------ MATERIAL SUPPLIED ------

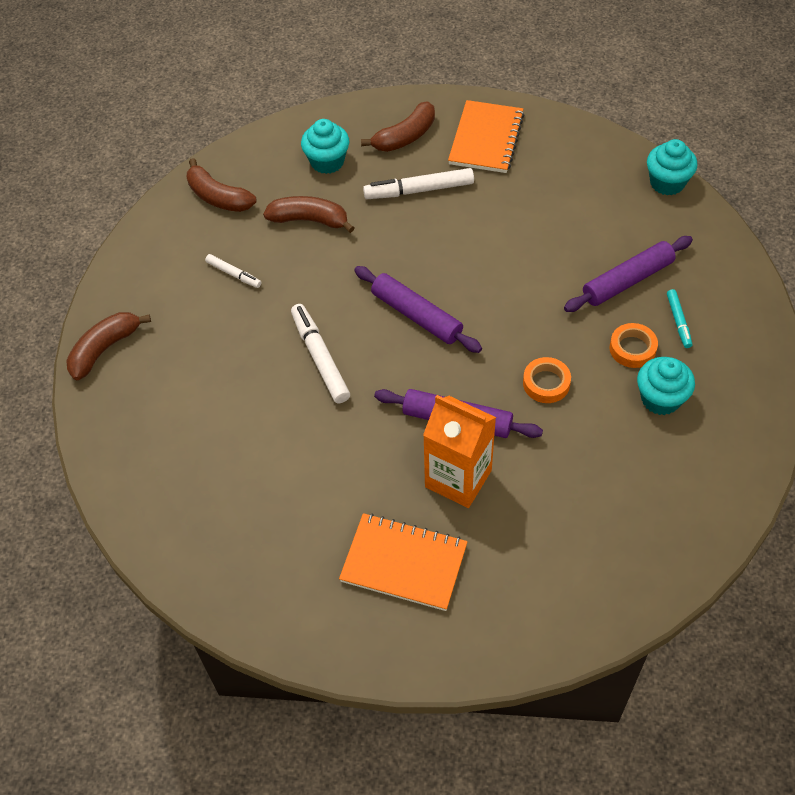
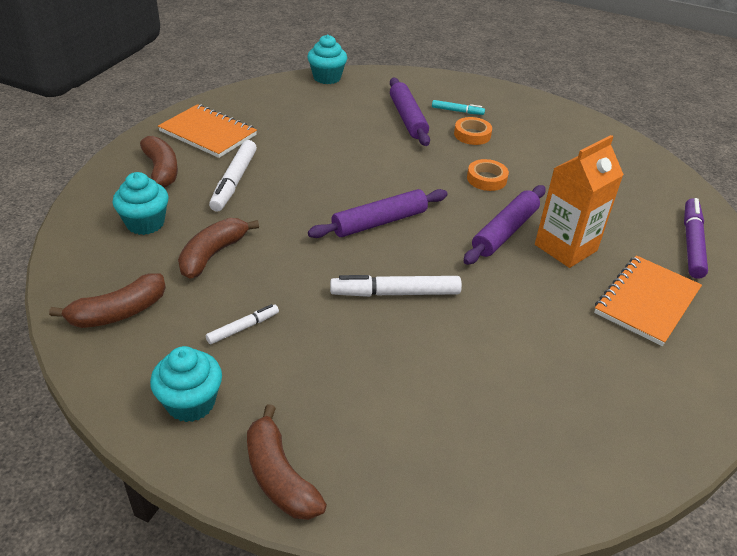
camera: 75 degrees left, 15 degrees down
(533, 601) = (691, 243): none -> purple marker
(660, 399) = (522, 137): turquoise cupcake -> turquoise cupcake (191, 403)

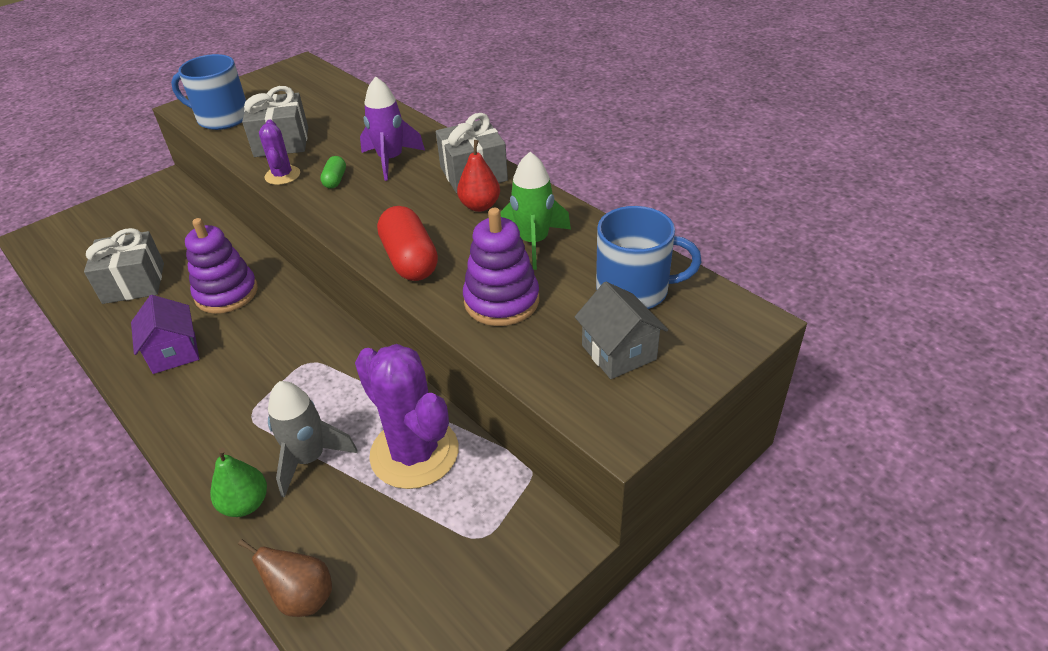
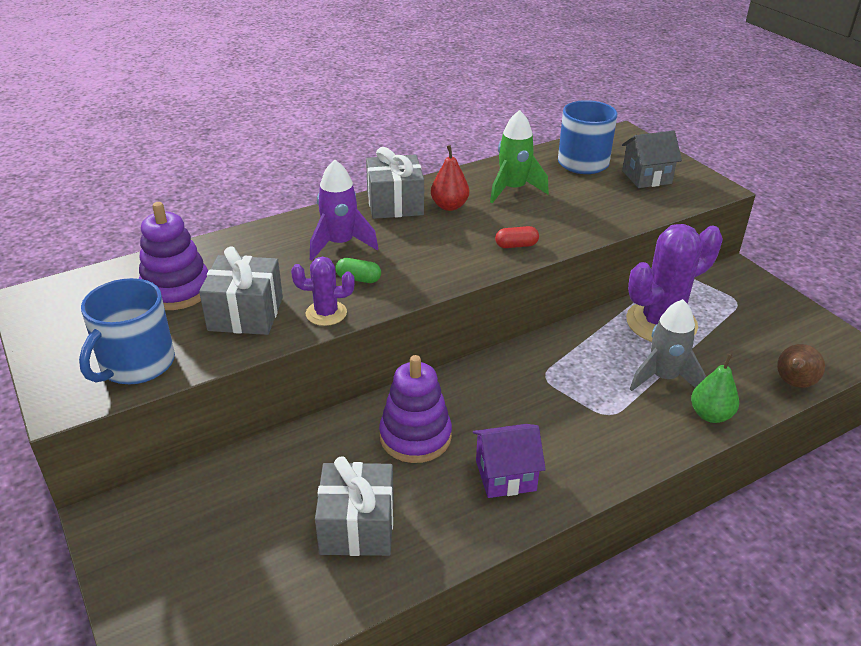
camera: 80 degrees left, 5 degrees down
(410, 260) = (516, 245): red capsule -> red capsule, size x0.50
(501, 301) = (583, 211): purple stacking toy -> purple stacking toy (176, 290)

------

DESCRIPTION OF THE TASK - Lines wanted from the entries above: the one with "(660, 399) = (522, 137): turquoise", the one with "(410, 260) = (516, 245): red", and all lines between. Please copy them exactly, without the pictures and without anything else.

ANSWER BELOW -
(660, 399) = (522, 137): turquoise cupcake -> turquoise cupcake (191, 403)

camera: 80 degrees left, 5 degrees down
(410, 260) = (516, 245): red capsule -> red capsule, size x0.50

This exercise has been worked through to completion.